Can you convert all the material below into a JSON list of strings, one string per line with blank lines dropped? Leave the pictures out of the answer.
═════ THE INPUT ═════
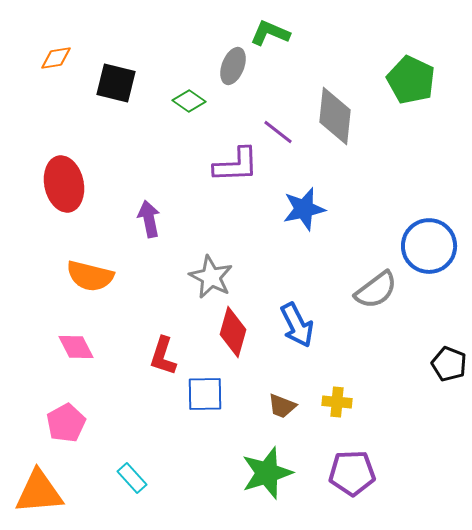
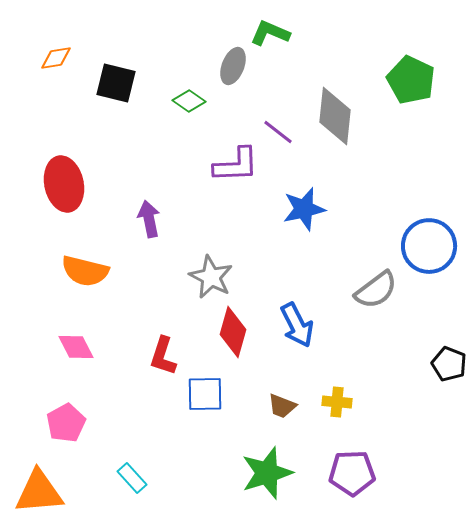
orange semicircle: moved 5 px left, 5 px up
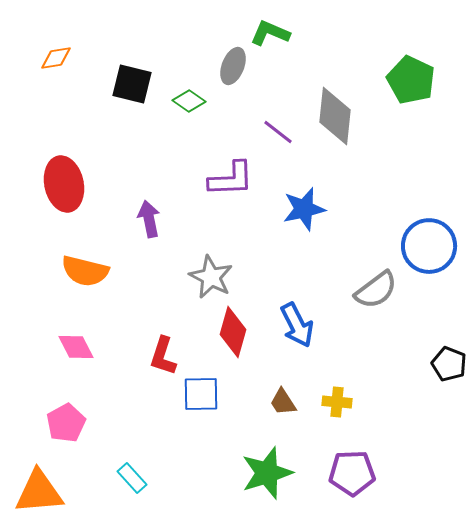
black square: moved 16 px right, 1 px down
purple L-shape: moved 5 px left, 14 px down
blue square: moved 4 px left
brown trapezoid: moved 1 px right, 4 px up; rotated 36 degrees clockwise
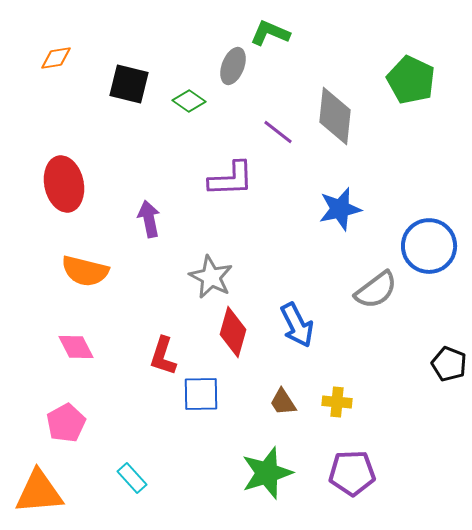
black square: moved 3 px left
blue star: moved 36 px right
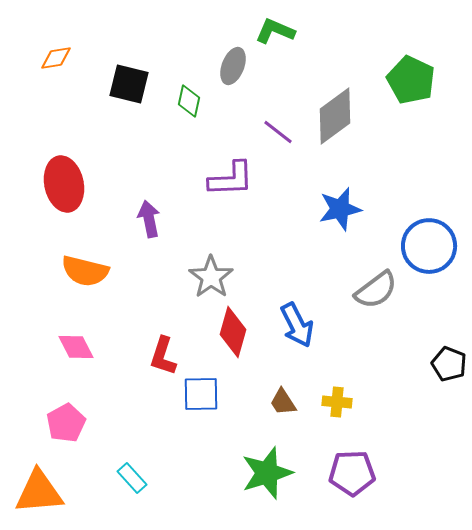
green L-shape: moved 5 px right, 2 px up
green diamond: rotated 68 degrees clockwise
gray diamond: rotated 48 degrees clockwise
gray star: rotated 9 degrees clockwise
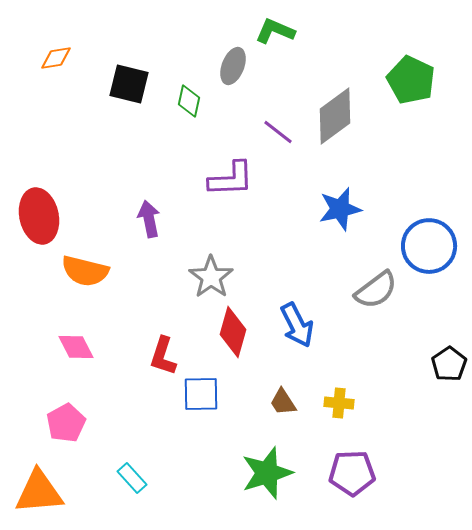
red ellipse: moved 25 px left, 32 px down
black pentagon: rotated 16 degrees clockwise
yellow cross: moved 2 px right, 1 px down
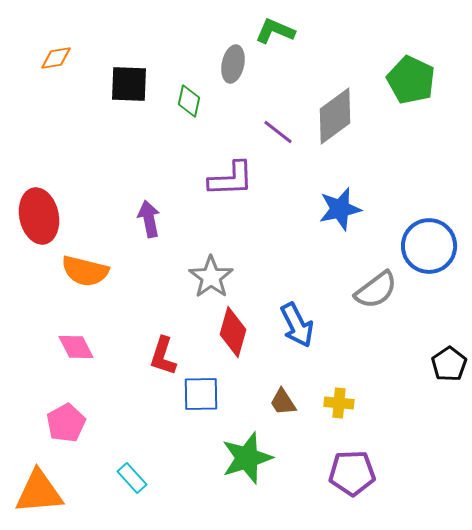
gray ellipse: moved 2 px up; rotated 9 degrees counterclockwise
black square: rotated 12 degrees counterclockwise
green star: moved 20 px left, 15 px up
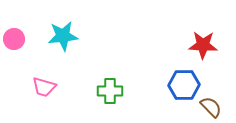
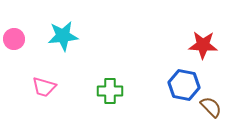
blue hexagon: rotated 12 degrees clockwise
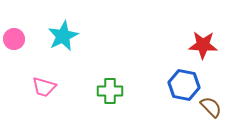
cyan star: rotated 20 degrees counterclockwise
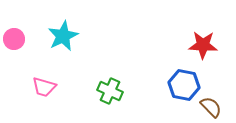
green cross: rotated 25 degrees clockwise
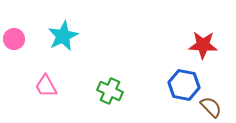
pink trapezoid: moved 2 px right, 1 px up; rotated 45 degrees clockwise
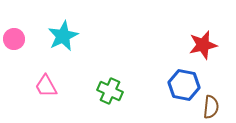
red star: rotated 16 degrees counterclockwise
brown semicircle: rotated 50 degrees clockwise
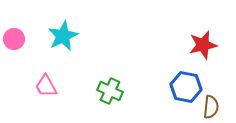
blue hexagon: moved 2 px right, 2 px down
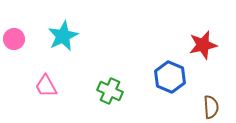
blue hexagon: moved 16 px left, 10 px up; rotated 12 degrees clockwise
brown semicircle: rotated 10 degrees counterclockwise
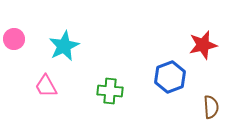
cyan star: moved 1 px right, 10 px down
blue hexagon: rotated 16 degrees clockwise
green cross: rotated 20 degrees counterclockwise
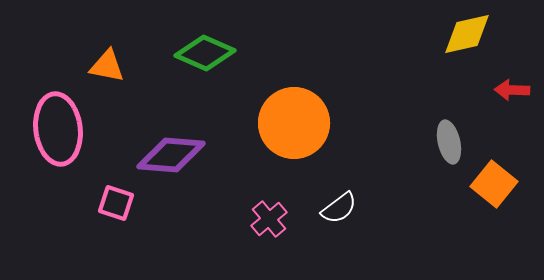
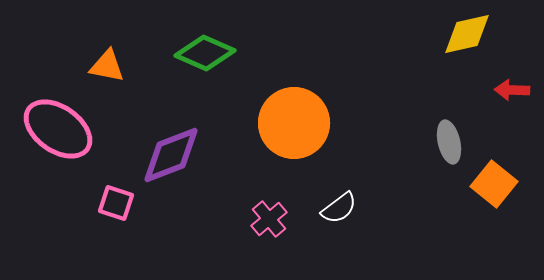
pink ellipse: rotated 48 degrees counterclockwise
purple diamond: rotated 26 degrees counterclockwise
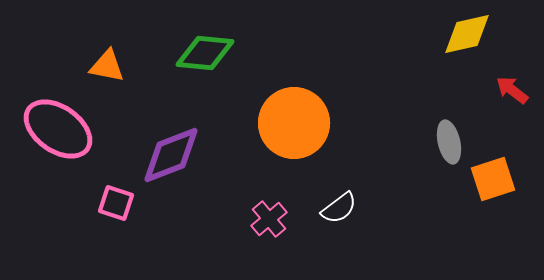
green diamond: rotated 18 degrees counterclockwise
red arrow: rotated 36 degrees clockwise
orange square: moved 1 px left, 5 px up; rotated 33 degrees clockwise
═════
• [ANSWER TO THIS EXERCISE]
[
  "orange semicircle: moved 5 px left, 5 px up",
  "black square: moved 16 px right, 1 px down",
  "purple L-shape: moved 5 px left, 14 px down",
  "blue square: moved 4 px left",
  "brown trapezoid: moved 1 px right, 4 px up; rotated 36 degrees clockwise",
  "black square: moved 3 px left",
  "blue star: moved 36 px right",
  "green L-shape: moved 5 px right, 2 px up",
  "green diamond: rotated 68 degrees clockwise",
  "gray diamond: rotated 48 degrees clockwise",
  "gray star: rotated 9 degrees clockwise",
  "red ellipse: moved 25 px left, 32 px down",
  "black pentagon: rotated 16 degrees clockwise",
  "yellow cross: moved 2 px right, 1 px down",
  "gray ellipse: moved 2 px up; rotated 9 degrees counterclockwise",
  "black square: rotated 12 degrees counterclockwise",
  "green star: moved 20 px left, 15 px up",
  "blue hexagon: rotated 12 degrees clockwise",
  "cyan star: rotated 20 degrees counterclockwise",
  "green cross: rotated 25 degrees clockwise",
  "pink trapezoid: moved 2 px right, 1 px up; rotated 45 degrees clockwise",
  "red star: rotated 16 degrees counterclockwise",
  "brown semicircle: rotated 50 degrees clockwise",
  "blue hexagon: moved 2 px right, 2 px down",
  "blue hexagon: moved 16 px left, 10 px up; rotated 12 degrees clockwise",
  "brown semicircle: rotated 10 degrees counterclockwise",
  "cyan star: moved 1 px right, 10 px down",
  "blue hexagon: rotated 16 degrees clockwise",
  "green cross: rotated 20 degrees counterclockwise",
  "pink ellipse: rotated 48 degrees counterclockwise",
  "purple diamond: rotated 26 degrees counterclockwise",
  "green diamond: rotated 18 degrees counterclockwise",
  "red arrow: rotated 36 degrees clockwise",
  "orange square: moved 1 px left, 5 px up; rotated 33 degrees clockwise"
]